---------- DATASET ENTRIES

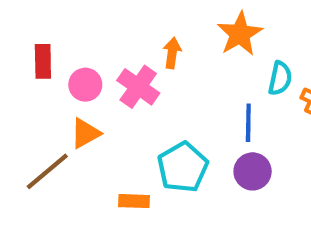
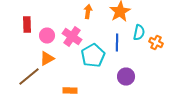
orange arrow: (172, 53) -> (88, 12), moved
blue line: (248, 123) -> (117, 42), moved
cyan pentagon: (183, 167) -> (93, 56), moved

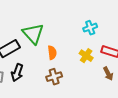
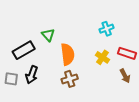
green triangle: (33, 34) -> (48, 35), size x0.6
orange semicircle: (52, 53) -> (68, 54), size x1.5

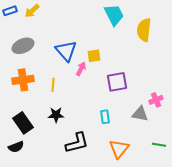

--------------------

If a record holds a picture, leave the picture out, but repeat every line exactly.

orange arrow: (172, 53) -> (88, 12), moved
blue line: (248, 123) -> (117, 42), moved
cyan pentagon: (183, 167) -> (93, 56), moved

green triangle: (33, 34) -> (48, 35), size x0.6
orange semicircle: (52, 53) -> (68, 54), size x1.5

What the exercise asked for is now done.